··· Material supplied ···

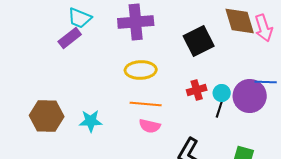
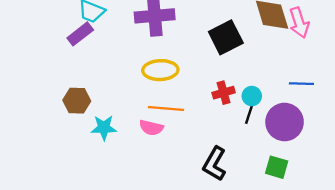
purple circle: (250, 96) -> (285, 122), moved
brown hexagon: (47, 116) -> (77, 101), moved, size x0.7
pink semicircle: (150, 126) -> (151, 128), moved

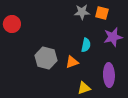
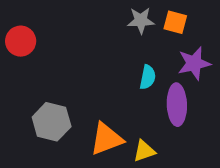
gray hexagon: (46, 58) -> (52, 122), moved
orange triangle: (72, 62) -> (106, 139), moved, size x1.5
purple ellipse: (109, 75) -> (177, 105), moved

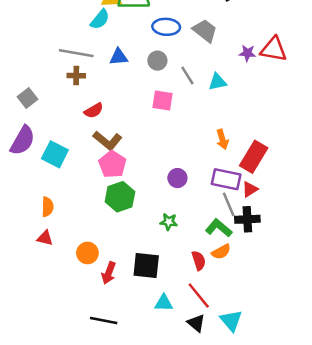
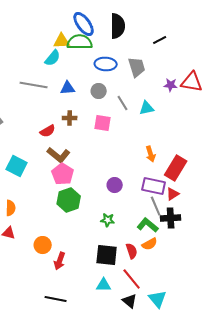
gray trapezoid: (205, 31) -> (137, 67), turned 35
brown cross: (76, 76) -> (70, 118), moved
black square: (146, 265) -> (107, 255), moved

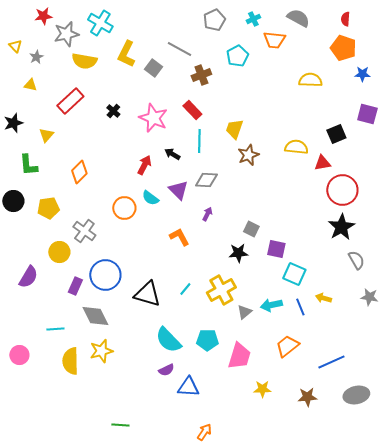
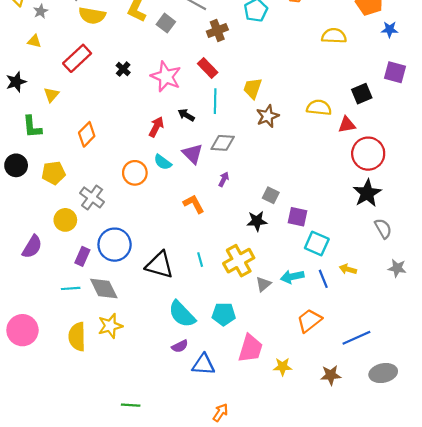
cyan line: (185, 289) -> (200, 260), turned -56
cyan line: (55, 329) -> (71, 288), moved
pink circle: (19, 355) -> (22, 330), size x1.5
pink trapezoid: (239, 356) -> (250, 348), moved

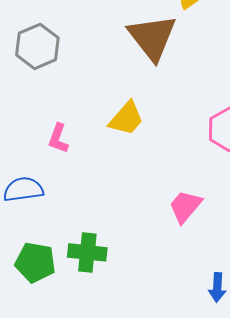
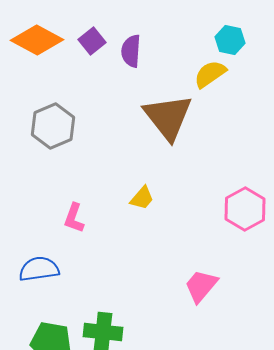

···

• What the exercise asks
Copy whichever lines in the listing above contain the word "pink".

• Your solution
pink semicircle: (150, 126) -> (151, 128), moved
pink circle: (19, 355) -> (22, 330), size x1.5
pink trapezoid: (239, 356) -> (250, 348), moved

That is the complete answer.